(What is required): Give the line containing "(223, 329) = (654, 410): none -> blue plane" again, exactly, along with all later lines of the entries, through the last one.

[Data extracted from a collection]
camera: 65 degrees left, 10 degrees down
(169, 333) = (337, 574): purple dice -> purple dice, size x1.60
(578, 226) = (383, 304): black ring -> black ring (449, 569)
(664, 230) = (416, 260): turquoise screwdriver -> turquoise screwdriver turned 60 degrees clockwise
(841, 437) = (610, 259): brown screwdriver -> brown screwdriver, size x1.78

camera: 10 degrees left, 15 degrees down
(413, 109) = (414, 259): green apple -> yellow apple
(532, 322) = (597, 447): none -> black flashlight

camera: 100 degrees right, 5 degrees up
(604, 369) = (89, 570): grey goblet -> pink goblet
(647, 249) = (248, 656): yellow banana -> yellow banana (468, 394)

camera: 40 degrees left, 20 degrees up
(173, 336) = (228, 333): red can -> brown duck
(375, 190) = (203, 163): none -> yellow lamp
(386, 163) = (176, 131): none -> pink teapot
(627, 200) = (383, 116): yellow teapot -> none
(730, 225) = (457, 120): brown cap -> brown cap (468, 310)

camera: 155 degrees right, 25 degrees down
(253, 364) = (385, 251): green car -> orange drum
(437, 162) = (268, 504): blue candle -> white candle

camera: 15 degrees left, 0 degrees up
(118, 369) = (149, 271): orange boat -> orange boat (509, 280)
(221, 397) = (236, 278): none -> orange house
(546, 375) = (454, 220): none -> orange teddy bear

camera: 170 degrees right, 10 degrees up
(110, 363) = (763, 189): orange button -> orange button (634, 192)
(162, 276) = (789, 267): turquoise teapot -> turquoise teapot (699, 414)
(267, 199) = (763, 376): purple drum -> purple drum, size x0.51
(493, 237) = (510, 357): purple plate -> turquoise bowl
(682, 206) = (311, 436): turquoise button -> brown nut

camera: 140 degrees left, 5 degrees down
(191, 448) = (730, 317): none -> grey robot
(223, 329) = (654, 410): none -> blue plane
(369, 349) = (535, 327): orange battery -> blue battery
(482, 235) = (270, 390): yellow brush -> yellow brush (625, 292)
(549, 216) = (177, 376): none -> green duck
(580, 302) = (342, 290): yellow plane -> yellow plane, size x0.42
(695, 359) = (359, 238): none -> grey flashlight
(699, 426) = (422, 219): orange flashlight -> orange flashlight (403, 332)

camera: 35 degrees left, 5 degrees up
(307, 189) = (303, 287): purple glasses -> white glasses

(Exercise solution):
(223, 329) = (654, 410): none -> blue plane
(369, 349) = (535, 327): orange battery -> blue battery
(482, 235) = (270, 390): yellow brush -> yellow brush (625, 292)
(549, 216) = (177, 376): none -> green duck
(580, 302) = (342, 290): yellow plane -> yellow plane, size x0.42
(695, 359) = (359, 238): none -> grey flashlight
(699, 426) = (422, 219): orange flashlight -> orange flashlight (403, 332)

camera: 35 degrees left, 5 degrees up
(307, 189) = (303, 287): purple glasses -> white glasses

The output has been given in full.